> **TO BE DONE**:
Count the lines in the entries below that contain "appoggiatura", and give only the number.

--- Begin RECORD LIST ---

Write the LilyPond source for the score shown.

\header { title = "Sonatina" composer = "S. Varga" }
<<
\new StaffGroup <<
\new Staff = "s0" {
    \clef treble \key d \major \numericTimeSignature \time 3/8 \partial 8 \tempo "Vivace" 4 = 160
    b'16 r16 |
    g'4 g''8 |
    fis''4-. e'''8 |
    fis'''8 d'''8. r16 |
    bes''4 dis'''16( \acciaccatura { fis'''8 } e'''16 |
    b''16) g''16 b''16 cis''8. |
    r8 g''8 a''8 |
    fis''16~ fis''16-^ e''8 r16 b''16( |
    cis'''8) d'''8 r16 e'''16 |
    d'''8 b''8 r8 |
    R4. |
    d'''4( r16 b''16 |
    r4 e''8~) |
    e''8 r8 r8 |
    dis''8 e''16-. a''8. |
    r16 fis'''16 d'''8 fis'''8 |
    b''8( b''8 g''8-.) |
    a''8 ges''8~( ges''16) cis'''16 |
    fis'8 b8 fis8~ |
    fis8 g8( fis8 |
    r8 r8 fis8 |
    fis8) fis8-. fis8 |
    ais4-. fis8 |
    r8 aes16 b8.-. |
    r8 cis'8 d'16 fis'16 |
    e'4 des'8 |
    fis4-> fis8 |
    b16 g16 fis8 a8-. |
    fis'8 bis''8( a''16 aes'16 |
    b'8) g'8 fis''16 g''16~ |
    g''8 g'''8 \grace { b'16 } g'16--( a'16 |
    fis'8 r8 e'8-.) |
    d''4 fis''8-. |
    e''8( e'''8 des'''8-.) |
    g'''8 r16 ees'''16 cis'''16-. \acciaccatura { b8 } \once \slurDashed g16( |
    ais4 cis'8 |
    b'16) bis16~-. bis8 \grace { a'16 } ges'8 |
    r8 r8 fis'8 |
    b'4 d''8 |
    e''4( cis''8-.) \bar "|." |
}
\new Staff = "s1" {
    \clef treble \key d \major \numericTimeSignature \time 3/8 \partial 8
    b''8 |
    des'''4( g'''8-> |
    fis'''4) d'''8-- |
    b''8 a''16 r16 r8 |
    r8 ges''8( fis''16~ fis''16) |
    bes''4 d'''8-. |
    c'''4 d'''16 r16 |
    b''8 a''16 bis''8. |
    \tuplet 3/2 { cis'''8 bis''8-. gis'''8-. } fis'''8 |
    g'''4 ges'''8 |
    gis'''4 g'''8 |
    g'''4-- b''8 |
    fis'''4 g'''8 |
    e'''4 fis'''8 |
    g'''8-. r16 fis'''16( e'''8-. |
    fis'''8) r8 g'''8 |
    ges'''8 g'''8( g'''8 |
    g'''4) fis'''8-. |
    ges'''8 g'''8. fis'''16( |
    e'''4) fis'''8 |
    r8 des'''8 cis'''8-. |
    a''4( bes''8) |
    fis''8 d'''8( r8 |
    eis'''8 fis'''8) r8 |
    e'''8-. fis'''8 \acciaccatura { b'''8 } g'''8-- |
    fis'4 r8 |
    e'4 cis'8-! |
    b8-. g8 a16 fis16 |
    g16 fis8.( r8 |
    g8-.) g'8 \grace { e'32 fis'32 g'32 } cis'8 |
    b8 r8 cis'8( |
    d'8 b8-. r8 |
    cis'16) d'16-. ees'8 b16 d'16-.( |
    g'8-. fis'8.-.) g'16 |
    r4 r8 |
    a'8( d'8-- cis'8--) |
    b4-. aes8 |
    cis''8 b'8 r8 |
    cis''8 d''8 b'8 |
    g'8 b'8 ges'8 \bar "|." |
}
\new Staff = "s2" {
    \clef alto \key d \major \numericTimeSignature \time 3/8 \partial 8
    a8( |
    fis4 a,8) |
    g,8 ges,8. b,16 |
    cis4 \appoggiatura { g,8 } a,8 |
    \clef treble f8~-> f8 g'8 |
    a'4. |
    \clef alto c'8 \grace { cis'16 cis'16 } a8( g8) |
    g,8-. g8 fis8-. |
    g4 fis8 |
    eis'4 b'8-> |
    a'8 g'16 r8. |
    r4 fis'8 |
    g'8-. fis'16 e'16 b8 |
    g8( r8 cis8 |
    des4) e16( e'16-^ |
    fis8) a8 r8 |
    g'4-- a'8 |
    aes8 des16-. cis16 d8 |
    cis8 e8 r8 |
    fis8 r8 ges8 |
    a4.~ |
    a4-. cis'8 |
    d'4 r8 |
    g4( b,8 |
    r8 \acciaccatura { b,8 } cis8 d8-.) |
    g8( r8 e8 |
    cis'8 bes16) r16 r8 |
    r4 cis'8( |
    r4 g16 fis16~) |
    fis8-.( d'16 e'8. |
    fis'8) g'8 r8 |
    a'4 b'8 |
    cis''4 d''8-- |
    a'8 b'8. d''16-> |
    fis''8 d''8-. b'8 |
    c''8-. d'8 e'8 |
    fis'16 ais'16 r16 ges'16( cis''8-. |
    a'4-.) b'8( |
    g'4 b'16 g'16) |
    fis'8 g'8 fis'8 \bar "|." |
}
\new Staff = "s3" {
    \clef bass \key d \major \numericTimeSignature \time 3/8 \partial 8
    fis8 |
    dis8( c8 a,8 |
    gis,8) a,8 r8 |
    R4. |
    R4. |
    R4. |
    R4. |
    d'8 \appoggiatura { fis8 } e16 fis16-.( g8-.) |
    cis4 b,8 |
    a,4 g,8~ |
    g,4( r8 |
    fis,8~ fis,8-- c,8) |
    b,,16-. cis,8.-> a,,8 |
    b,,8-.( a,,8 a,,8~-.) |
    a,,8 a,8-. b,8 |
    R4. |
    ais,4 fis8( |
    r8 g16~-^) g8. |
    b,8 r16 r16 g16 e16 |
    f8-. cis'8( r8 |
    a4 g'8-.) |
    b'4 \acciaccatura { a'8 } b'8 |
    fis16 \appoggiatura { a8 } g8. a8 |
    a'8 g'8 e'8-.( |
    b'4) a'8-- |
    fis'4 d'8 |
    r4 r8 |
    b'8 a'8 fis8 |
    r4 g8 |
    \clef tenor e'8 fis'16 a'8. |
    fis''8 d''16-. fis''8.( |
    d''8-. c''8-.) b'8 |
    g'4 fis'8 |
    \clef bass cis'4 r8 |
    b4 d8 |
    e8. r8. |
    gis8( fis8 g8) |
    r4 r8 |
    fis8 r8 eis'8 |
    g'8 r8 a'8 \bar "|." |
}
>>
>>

--- End RECORD LIST ---

> **SOLUTION**:
3